TRY IT:
Nothing in the records may be dropped. Retype them all exactly.

*** Opening SOURCE MATERIAL ***

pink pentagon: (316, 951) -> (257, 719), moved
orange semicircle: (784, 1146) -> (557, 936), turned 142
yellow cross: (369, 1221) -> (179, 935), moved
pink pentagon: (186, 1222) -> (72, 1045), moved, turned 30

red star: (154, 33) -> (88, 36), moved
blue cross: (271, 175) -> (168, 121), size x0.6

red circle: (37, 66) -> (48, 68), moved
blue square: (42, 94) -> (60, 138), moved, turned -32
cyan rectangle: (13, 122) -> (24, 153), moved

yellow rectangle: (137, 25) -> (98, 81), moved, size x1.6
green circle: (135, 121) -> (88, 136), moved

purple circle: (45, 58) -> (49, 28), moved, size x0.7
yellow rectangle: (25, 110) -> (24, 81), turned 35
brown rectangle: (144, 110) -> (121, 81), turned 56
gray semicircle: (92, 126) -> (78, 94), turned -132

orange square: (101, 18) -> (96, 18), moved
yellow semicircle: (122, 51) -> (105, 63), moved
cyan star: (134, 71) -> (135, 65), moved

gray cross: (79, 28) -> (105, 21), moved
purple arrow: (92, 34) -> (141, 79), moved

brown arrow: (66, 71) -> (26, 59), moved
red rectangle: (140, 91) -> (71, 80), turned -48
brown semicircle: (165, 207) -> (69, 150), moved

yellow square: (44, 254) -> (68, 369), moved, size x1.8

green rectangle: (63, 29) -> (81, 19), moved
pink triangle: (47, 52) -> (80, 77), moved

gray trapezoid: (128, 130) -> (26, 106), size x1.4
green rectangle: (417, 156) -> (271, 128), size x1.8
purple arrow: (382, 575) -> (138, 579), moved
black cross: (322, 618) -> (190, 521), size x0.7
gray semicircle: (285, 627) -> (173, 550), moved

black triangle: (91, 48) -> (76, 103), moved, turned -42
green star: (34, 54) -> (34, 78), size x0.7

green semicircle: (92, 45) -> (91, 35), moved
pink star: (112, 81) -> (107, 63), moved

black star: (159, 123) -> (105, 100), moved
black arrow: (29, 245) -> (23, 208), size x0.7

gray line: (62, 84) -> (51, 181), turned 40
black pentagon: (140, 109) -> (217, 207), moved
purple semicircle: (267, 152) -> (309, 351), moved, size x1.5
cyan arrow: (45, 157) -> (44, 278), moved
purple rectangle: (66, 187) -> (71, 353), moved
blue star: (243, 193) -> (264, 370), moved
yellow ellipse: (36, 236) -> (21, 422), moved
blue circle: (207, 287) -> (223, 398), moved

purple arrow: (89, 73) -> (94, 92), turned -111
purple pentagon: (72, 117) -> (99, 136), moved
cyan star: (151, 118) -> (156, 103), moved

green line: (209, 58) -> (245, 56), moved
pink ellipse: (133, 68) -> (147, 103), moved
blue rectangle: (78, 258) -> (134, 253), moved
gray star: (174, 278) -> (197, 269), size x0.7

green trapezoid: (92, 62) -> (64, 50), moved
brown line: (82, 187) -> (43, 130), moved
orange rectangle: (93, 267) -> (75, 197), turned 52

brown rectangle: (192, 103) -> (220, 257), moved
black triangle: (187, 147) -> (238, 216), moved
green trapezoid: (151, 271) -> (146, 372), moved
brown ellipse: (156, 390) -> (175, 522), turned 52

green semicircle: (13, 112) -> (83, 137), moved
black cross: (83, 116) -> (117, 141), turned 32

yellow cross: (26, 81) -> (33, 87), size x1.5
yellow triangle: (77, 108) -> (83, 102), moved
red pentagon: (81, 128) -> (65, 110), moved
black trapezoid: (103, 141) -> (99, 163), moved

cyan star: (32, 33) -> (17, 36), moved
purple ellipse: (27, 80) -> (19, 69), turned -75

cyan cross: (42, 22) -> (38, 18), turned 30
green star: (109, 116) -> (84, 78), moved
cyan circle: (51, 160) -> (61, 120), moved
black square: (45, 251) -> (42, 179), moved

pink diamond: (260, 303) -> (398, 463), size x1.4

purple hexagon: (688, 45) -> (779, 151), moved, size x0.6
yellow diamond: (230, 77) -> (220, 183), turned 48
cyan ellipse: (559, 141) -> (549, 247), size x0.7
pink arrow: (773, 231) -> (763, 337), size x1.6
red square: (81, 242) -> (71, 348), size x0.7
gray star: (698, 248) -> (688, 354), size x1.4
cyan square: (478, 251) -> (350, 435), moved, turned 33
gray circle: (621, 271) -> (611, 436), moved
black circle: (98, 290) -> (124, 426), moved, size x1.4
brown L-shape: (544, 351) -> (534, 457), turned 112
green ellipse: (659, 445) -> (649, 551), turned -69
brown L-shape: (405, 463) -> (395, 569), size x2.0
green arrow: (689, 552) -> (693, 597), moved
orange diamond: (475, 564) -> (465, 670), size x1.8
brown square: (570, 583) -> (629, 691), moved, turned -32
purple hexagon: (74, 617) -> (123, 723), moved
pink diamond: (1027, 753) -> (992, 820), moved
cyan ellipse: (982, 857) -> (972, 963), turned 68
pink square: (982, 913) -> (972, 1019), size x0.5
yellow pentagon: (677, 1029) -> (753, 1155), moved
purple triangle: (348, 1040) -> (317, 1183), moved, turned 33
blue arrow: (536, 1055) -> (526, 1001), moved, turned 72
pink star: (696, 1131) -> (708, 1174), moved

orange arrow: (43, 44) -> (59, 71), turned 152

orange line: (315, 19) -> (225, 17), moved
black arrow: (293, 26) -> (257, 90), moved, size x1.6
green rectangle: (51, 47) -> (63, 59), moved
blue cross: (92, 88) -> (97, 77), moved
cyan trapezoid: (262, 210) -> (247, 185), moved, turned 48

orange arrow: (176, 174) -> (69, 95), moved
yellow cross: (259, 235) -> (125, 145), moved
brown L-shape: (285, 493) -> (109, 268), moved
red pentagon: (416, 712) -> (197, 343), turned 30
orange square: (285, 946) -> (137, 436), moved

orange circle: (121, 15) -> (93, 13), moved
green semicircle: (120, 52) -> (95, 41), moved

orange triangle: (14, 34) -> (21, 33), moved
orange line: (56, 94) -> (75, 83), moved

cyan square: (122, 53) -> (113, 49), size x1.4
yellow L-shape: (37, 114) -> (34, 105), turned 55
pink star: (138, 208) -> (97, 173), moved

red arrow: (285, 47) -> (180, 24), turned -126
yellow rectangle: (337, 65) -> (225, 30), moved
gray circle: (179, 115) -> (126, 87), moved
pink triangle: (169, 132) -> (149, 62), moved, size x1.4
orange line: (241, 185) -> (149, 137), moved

*** Closing SOURCE MATERIAL ***

EXERCISE OUTPUT:
pink pentagon: (316, 951) -> (257, 719), moved
orange semicircle: (784, 1146) -> (557, 936), turned 142
yellow cross: (369, 1221) -> (179, 935), moved
pink pentagon: (186, 1222) -> (72, 1045), moved, turned 30

red star: (154, 33) -> (88, 36), moved
blue cross: (271, 175) -> (168, 121), size x0.6

red circle: (37, 66) -> (48, 68), moved
blue square: (42, 94) -> (60, 138), moved, turned -32
cyan rectangle: (13, 122) -> (24, 153), moved

yellow rectangle: (137, 25) -> (98, 81), moved, size x1.6
green circle: (135, 121) -> (88, 136), moved

purple circle: (45, 58) -> (49, 28), moved, size x0.7
yellow rectangle: (25, 110) -> (24, 81), turned 35
brown rectangle: (144, 110) -> (121, 81), turned 56
gray semicircle: (92, 126) -> (78, 94), turned -132

orange square: (101, 18) -> (96, 18), moved
yellow semicircle: (122, 51) -> (105, 63), moved
cyan star: (134, 71) -> (135, 65), moved

gray cross: (79, 28) -> (105, 21), moved
purple arrow: (92, 34) -> (141, 79), moved

brown arrow: (66, 71) -> (26, 59), moved
red rectangle: (140, 91) -> (71, 80), turned -48
brown semicircle: (165, 207) -> (69, 150), moved

yellow square: (44, 254) -> (68, 369), moved, size x1.8

green rectangle: (63, 29) -> (81, 19), moved
pink triangle: (47, 52) -> (80, 77), moved

gray trapezoid: (128, 130) -> (26, 106), size x1.4
green rectangle: (417, 156) -> (271, 128), size x1.8
purple arrow: (382, 575) -> (138, 579), moved
black cross: (322, 618) -> (190, 521), size x0.7
gray semicircle: (285, 627) -> (173, 550), moved

black triangle: (91, 48) -> (76, 103), moved, turned -42
green star: (34, 54) -> (34, 78), size x0.7

green semicircle: (92, 45) -> (91, 35), moved
pink star: (112, 81) -> (107, 63), moved

black star: (159, 123) -> (105, 100), moved
black arrow: (29, 245) -> (23, 208), size x0.7

gray line: (62, 84) -> (51, 181), turned 40
black pentagon: (140, 109) -> (217, 207), moved
purple semicircle: (267, 152) -> (309, 351), moved, size x1.5
cyan arrow: (45, 157) -> (44, 278), moved
purple rectangle: (66, 187) -> (71, 353), moved
blue star: (243, 193) -> (264, 370), moved
yellow ellipse: (36, 236) -> (21, 422), moved
blue circle: (207, 287) -> (223, 398), moved

purple arrow: (89, 73) -> (94, 92), turned -111
purple pentagon: (72, 117) -> (99, 136), moved
cyan star: (151, 118) -> (156, 103), moved

green line: (209, 58) -> (245, 56), moved
pink ellipse: (133, 68) -> (147, 103), moved
blue rectangle: (78, 258) -> (134, 253), moved
gray star: (174, 278) -> (197, 269), size x0.7

green trapezoid: (92, 62) -> (64, 50), moved
brown line: (82, 187) -> (43, 130), moved
orange rectangle: (93, 267) -> (75, 197), turned 52

brown rectangle: (192, 103) -> (220, 257), moved
black triangle: (187, 147) -> (238, 216), moved
green trapezoid: (151, 271) -> (146, 372), moved
brown ellipse: (156, 390) -> (175, 522), turned 52

green semicircle: (13, 112) -> (83, 137), moved
black cross: (83, 116) -> (117, 141), turned 32

yellow cross: (26, 81) -> (33, 87), size x1.5
yellow triangle: (77, 108) -> (83, 102), moved
red pentagon: (81, 128) -> (65, 110), moved
black trapezoid: (103, 141) -> (99, 163), moved

cyan star: (32, 33) -> (17, 36), moved
purple ellipse: (27, 80) -> (19, 69), turned -75

cyan cross: (42, 22) -> (38, 18), turned 30
green star: (109, 116) -> (84, 78), moved
cyan circle: (51, 160) -> (61, 120), moved
black square: (45, 251) -> (42, 179), moved

pink diamond: (260, 303) -> (398, 463), size x1.4

purple hexagon: (688, 45) -> (779, 151), moved, size x0.6
yellow diamond: (230, 77) -> (220, 183), turned 48
cyan ellipse: (559, 141) -> (549, 247), size x0.7
pink arrow: (773, 231) -> (763, 337), size x1.6
red square: (81, 242) -> (71, 348), size x0.7
gray star: (698, 248) -> (688, 354), size x1.4
cyan square: (478, 251) -> (350, 435), moved, turned 33
gray circle: (621, 271) -> (611, 436), moved
black circle: (98, 290) -> (124, 426), moved, size x1.4
brown L-shape: (544, 351) -> (534, 457), turned 112
green ellipse: (659, 445) -> (649, 551), turned -69
brown L-shape: (405, 463) -> (395, 569), size x2.0
green arrow: (689, 552) -> (693, 597), moved
orange diamond: (475, 564) -> (465, 670), size x1.8
brown square: (570, 583) -> (629, 691), moved, turned -32
purple hexagon: (74, 617) -> (123, 723), moved
pink diamond: (1027, 753) -> (992, 820), moved
cyan ellipse: (982, 857) -> (972, 963), turned 68
pink square: (982, 913) -> (972, 1019), size x0.5
yellow pentagon: (677, 1029) -> (753, 1155), moved
purple triangle: (348, 1040) -> (317, 1183), moved, turned 33
blue arrow: (536, 1055) -> (526, 1001), moved, turned 72
pink star: (696, 1131) -> (708, 1174), moved

orange arrow: (43, 44) -> (59, 71), turned 152

orange line: (315, 19) -> (225, 17), moved
black arrow: (293, 26) -> (257, 90), moved, size x1.6
green rectangle: (51, 47) -> (63, 59), moved
blue cross: (92, 88) -> (97, 77), moved
cyan trapezoid: (262, 210) -> (247, 185), moved, turned 48

orange arrow: (176, 174) -> (69, 95), moved
yellow cross: (259, 235) -> (125, 145), moved
brown L-shape: (285, 493) -> (109, 268), moved
red pentagon: (416, 712) -> (197, 343), turned 30
orange square: (285, 946) -> (137, 436), moved

orange circle: (121, 15) -> (93, 13), moved
green semicircle: (120, 52) -> (95, 41), moved

orange triangle: (14, 34) -> (21, 33), moved
orange line: (56, 94) -> (75, 83), moved

cyan square: (122, 53) -> (113, 49), size x1.4
yellow L-shape: (37, 114) -> (34, 105), turned 55
pink star: (138, 208) -> (97, 173), moved

red arrow: (285, 47) -> (180, 24), turned -126
yellow rectangle: (337, 65) -> (225, 30), moved
gray circle: (179, 115) -> (126, 87), moved
pink triangle: (169, 132) -> (149, 62), moved, size x1.4
orange line: (241, 185) -> (149, 137), moved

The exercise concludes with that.